**Assignment**
Once the line with "building: [291,161,352,234] ->" is found, repeat it and all later lines exactly through the end of the listing below, with the pictures left out.
[Extracted entries Boundary: Start]
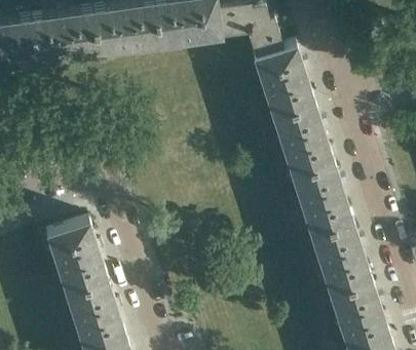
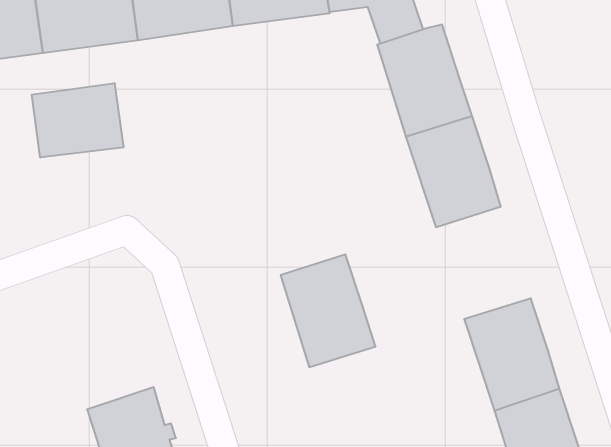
building: none -> [32,83,123,158]
building: [291,161,352,234] -> [281,255,376,367]
building: [45,219,108,293] -> none

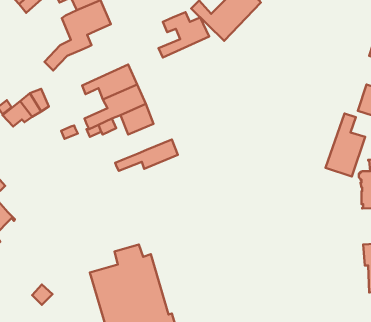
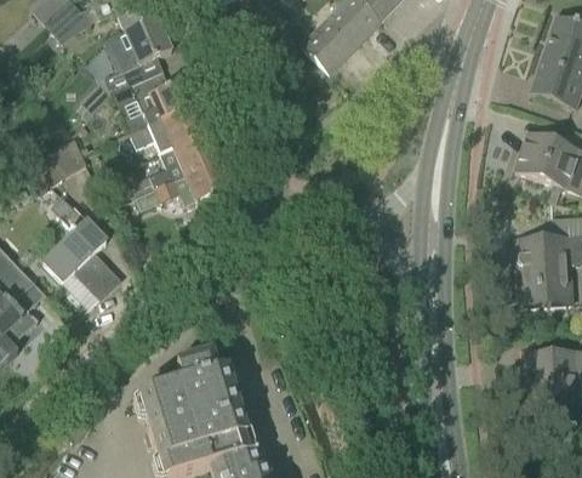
building: [158,12,209,58] -> [127,69,198,132]
building: [326,114,365,177] -> none
building: none -> [45,193,121,296]
building: [115,139,178,171] -> none

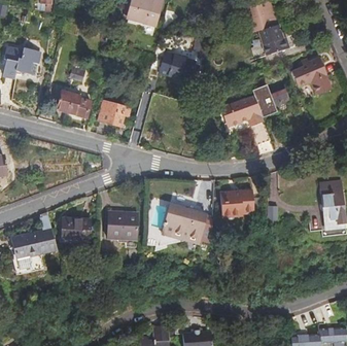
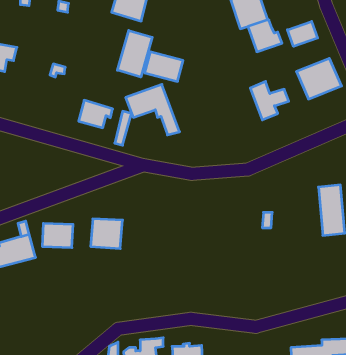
building: none -> [287,21,318,46]
building: none -> [117,30,152,77]
building: [56,90,89,116] -> none
building: [219,96,270,143] -> [126,84,180,135]
building: [223,191,253,215] -> none
building: [167,203,217,247] -> none

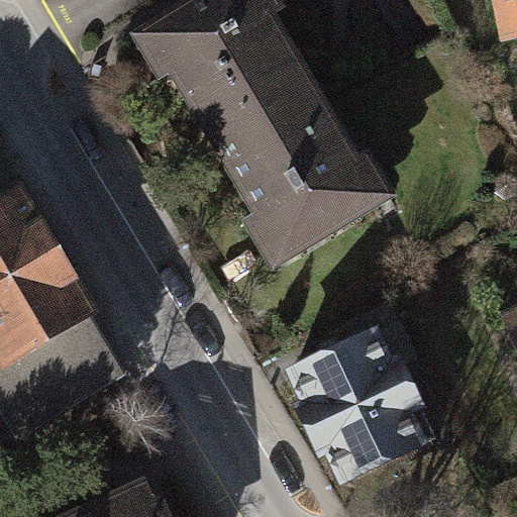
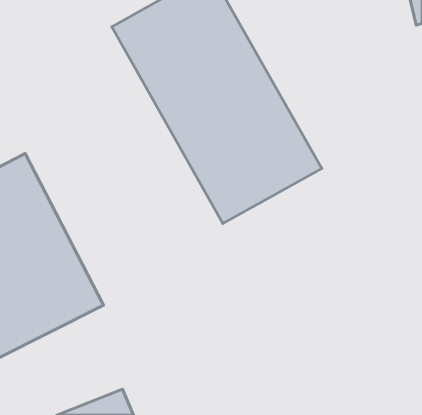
building: [291,322,429,475] -> none

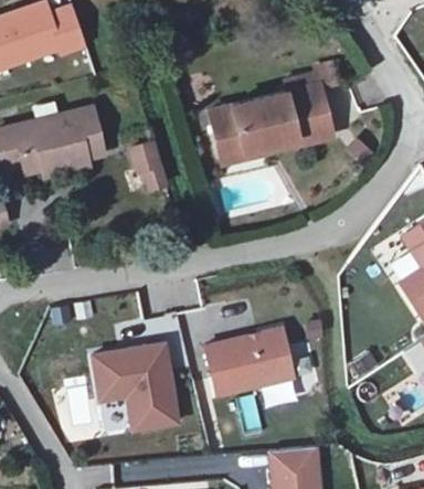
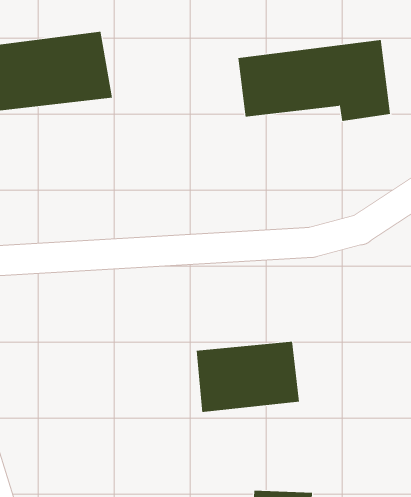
building: [126,132,162,185] -> none
building: [89,341,174,427] -> none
[Extracted entries Boundary: End]
**Solved exercise**
building: [291,161,352,234] -> [281,255,376,367]
building: [45,219,108,293] -> none

building: [158,12,209,58] -> [127,69,198,132]
building: [326,114,365,177] -> none
building: none -> [45,193,121,296]
building: [115,139,178,171] -> none

building: none -> [287,21,318,46]
building: none -> [117,30,152,77]
building: [56,90,89,116] -> none
building: [219,96,270,143] -> [126,84,180,135]
building: [223,191,253,215] -> none
building: [167,203,217,247] -> none

building: [291,322,429,475] -> none

building: [126,132,162,185] -> none
building: [89,341,174,427] -> none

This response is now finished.